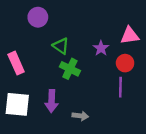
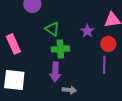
green cross: (70, 69) -> (60, 49), turned -30
purple arrow: (52, 101) -> (55, 72), moved

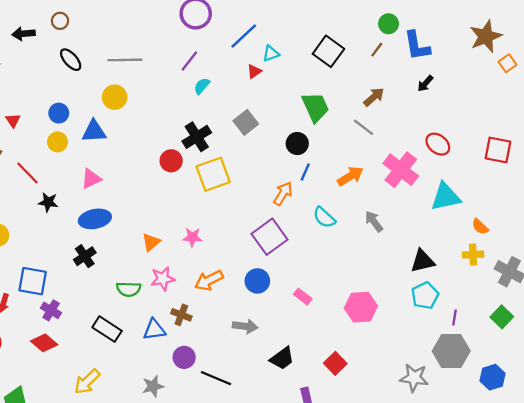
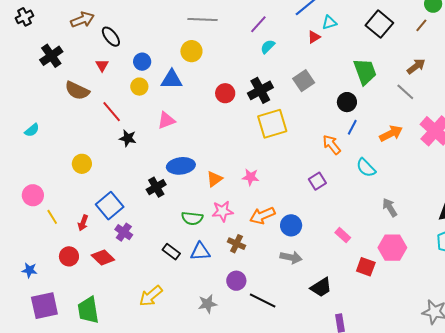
black ellipse: (71, 60) -> (111, 37), moved
red circle: (171, 161) -> (225, 93), moved
orange arrow: (283, 194) -> (332, 145), turned -75
blue ellipse: (95, 219) -> (181, 166), moved
gray arrow: (374, 221) -> (390, 207), moved
purple square: (270, 237) -> (317, 181), size x0.6
blue square: (33, 281) -> (110, 206), turned 36
blue circle: (257, 281) -> (291, 225), moved
black rectangle: (107, 329) -> (171, 252), size x0.7
blue triangle: (154, 330) -> (200, 252), moved
red diamond: (44, 343) -> (103, 257), moved
red square: (335, 363) -> (366, 267), moved, turned -30

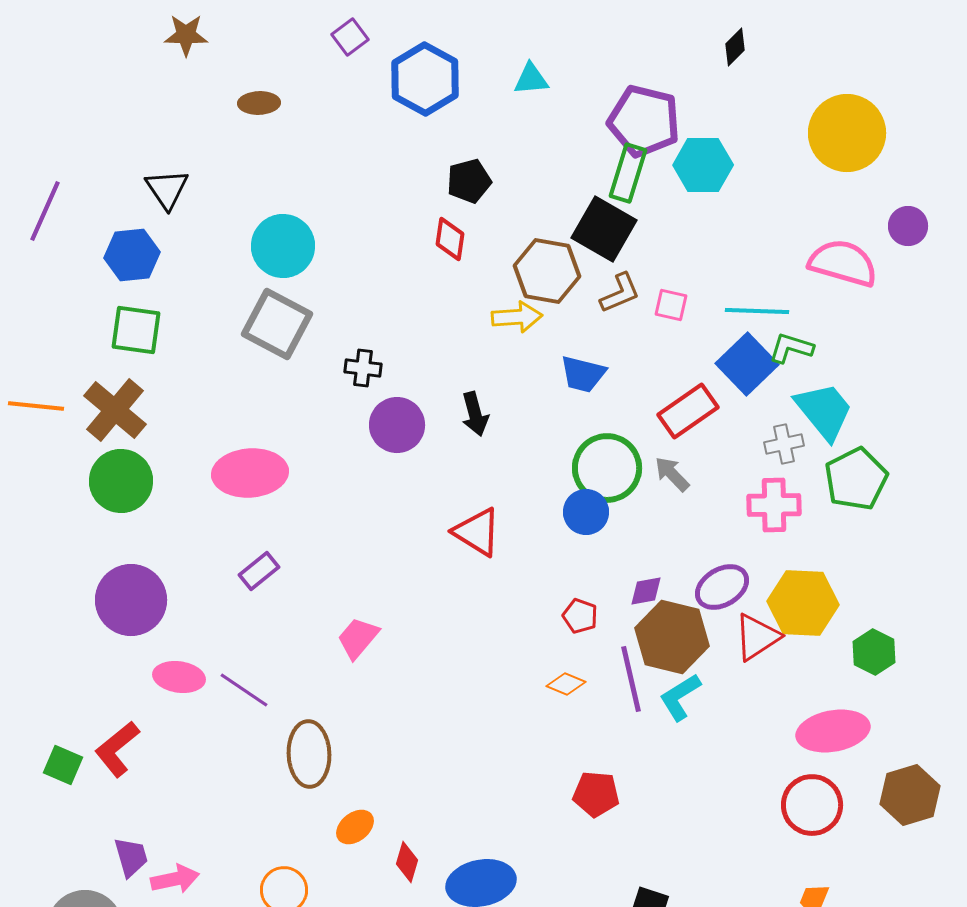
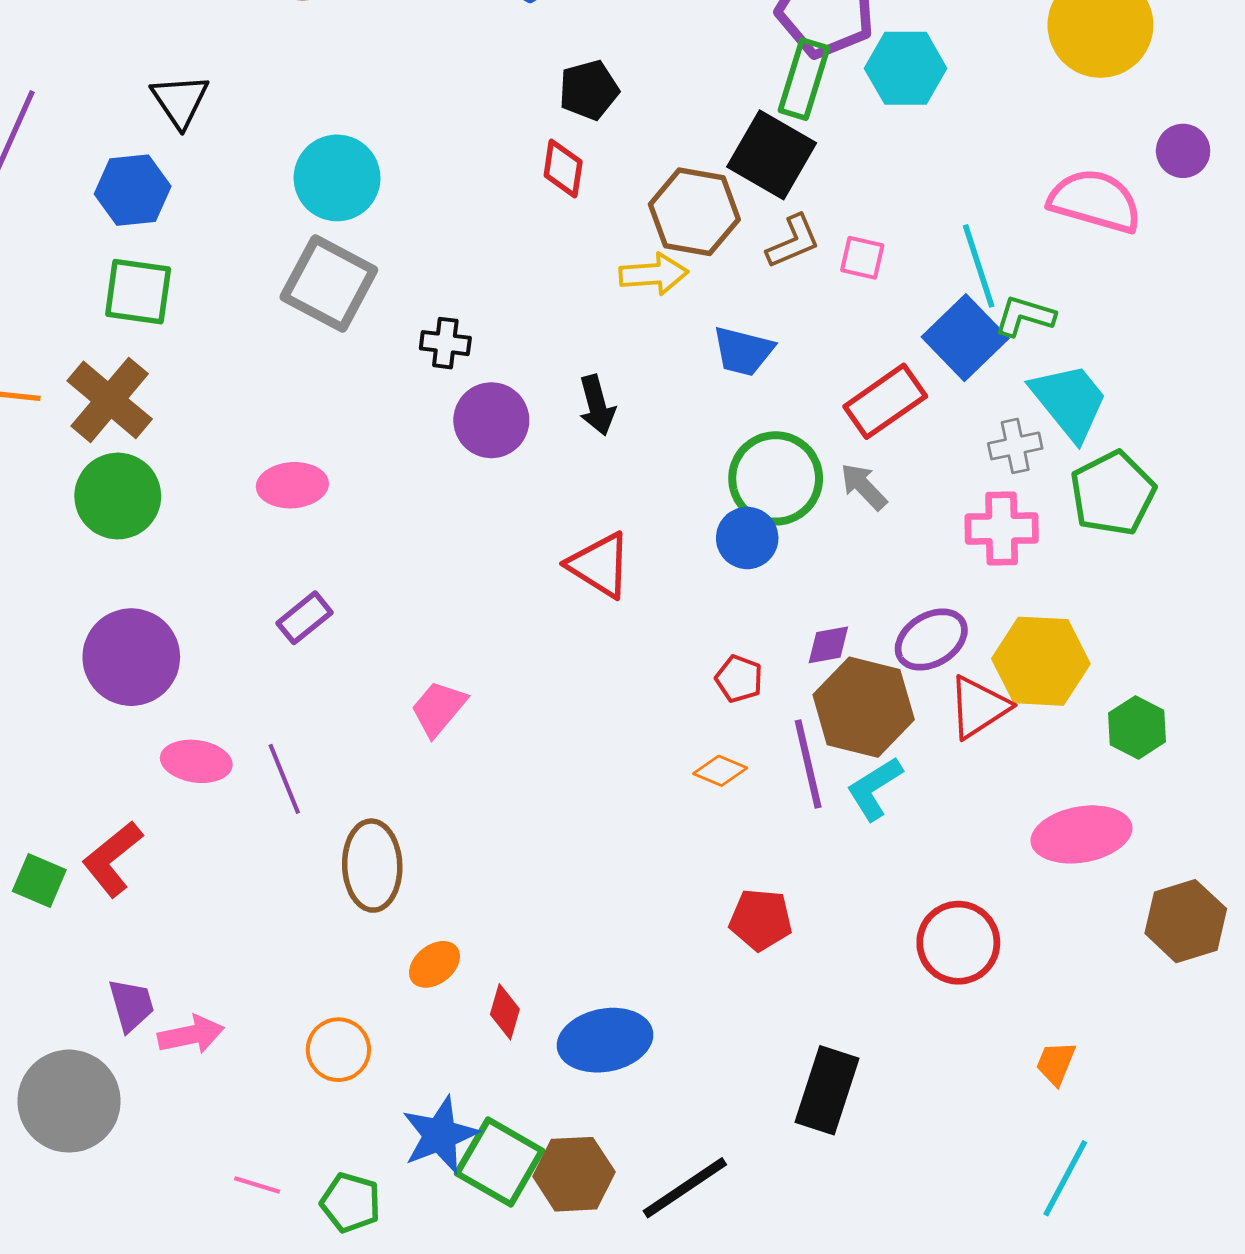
cyan line: (757, 311) -> (979, 266), turned 70
pink ellipse: (250, 473) -> (292, 485), size x0.7
purple line: (244, 690) -> (284, 779), turned 34
red circle: (812, 805) -> (958, 943), moved

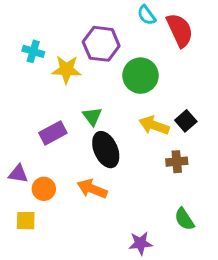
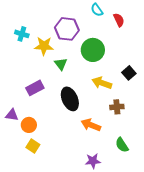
red semicircle: (180, 30) -> (119, 20), size x0.6
green triangle: (92, 116) -> (61, 64), moved
black square: (186, 121) -> (129, 73), moved
orange arrow: (92, 189) -> (91, 125), moved
yellow square: (26, 221) -> (33, 146), moved, turned 32

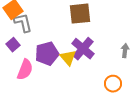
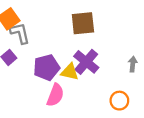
yellow triangle: (68, 58) -> (70, 72), turned -36
pink semicircle: (25, 70) -> (55, 95), moved

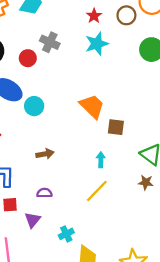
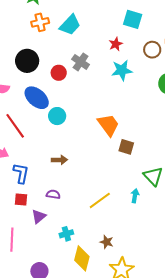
red star: (94, 16) -> (116, 44), moved
cyan arrow: (101, 160) -> (135, 196), moved
brown star: (146, 182) -> (107, 242), moved

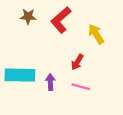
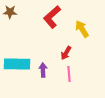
brown star: (28, 16) -> (10, 12), moved
pink line: (81, 87) -> (69, 74), turned 70

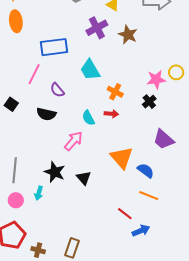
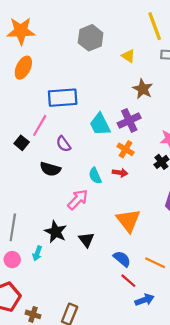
orange ellipse: (16, 21) -> (23, 68), turned 30
purple cross: (97, 28) -> (129, 120), moved
black square: (11, 104) -> (22, 143), moved
blue semicircle: (146, 171) -> (122, 259), moved

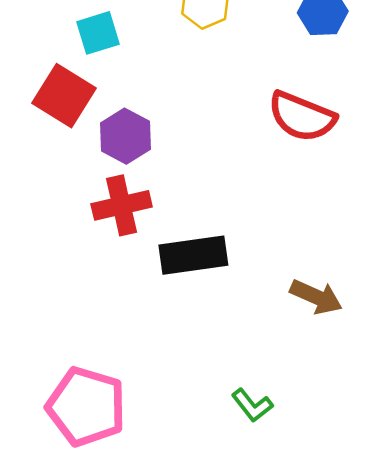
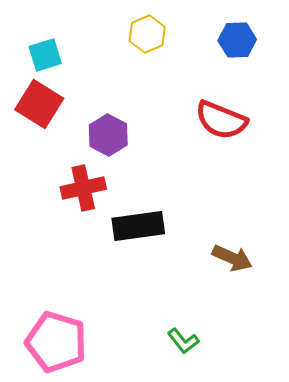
cyan square: (98, 33) -> (45, 55), moved
purple hexagon: (125, 136) -> (108, 135), moved

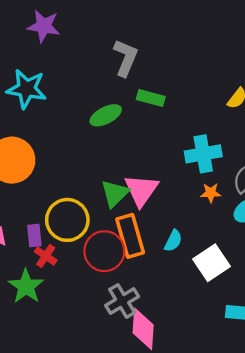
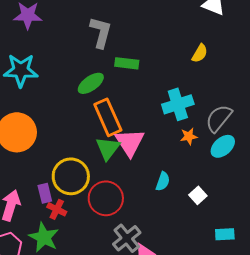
orange rectangle: (130, 236) -> (108, 117), moved
white square: (212, 263) -> (198, 195), size x0.6

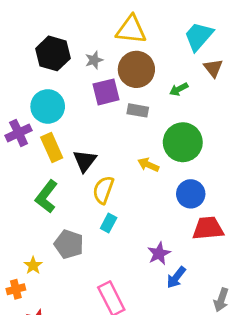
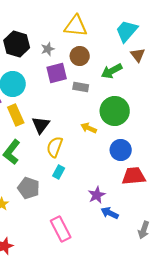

○ ○ ○ ○ ○ ○ ○

> [Exercise description]:
Word for word, give again the lines from the first entry to the line with "cyan arrow: (101, 160) -> (135, 196), moved", inclusive. Exclude the pictures.

> [Your response]:
green cross: (70, 69) -> (60, 49), turned -30
purple arrow: (52, 101) -> (55, 72), moved

black ellipse: (71, 60) -> (111, 37), moved
red circle: (171, 161) -> (225, 93), moved
orange arrow: (283, 194) -> (332, 145), turned -75
blue ellipse: (95, 219) -> (181, 166), moved
gray arrow: (374, 221) -> (390, 207), moved
purple square: (270, 237) -> (317, 181), size x0.6
blue square: (33, 281) -> (110, 206), turned 36
blue circle: (257, 281) -> (291, 225), moved
black rectangle: (107, 329) -> (171, 252), size x0.7
blue triangle: (154, 330) -> (200, 252), moved
red diamond: (44, 343) -> (103, 257), moved
red square: (335, 363) -> (366, 267), moved, turned -30

cyan line: (757, 311) -> (979, 266), turned 70
pink ellipse: (250, 473) -> (292, 485), size x0.7
purple line: (244, 690) -> (284, 779), turned 34
red circle: (812, 805) -> (958, 943), moved

red semicircle: (180, 30) -> (119, 20), size x0.6
green triangle: (92, 116) -> (61, 64), moved
black square: (186, 121) -> (129, 73), moved
orange arrow: (92, 189) -> (91, 125), moved
yellow square: (26, 221) -> (33, 146), moved, turned 32

yellow triangle: (68, 58) -> (70, 72), turned -36
pink semicircle: (25, 70) -> (55, 95), moved

red star: (94, 16) -> (116, 44), moved
cyan arrow: (101, 160) -> (135, 196), moved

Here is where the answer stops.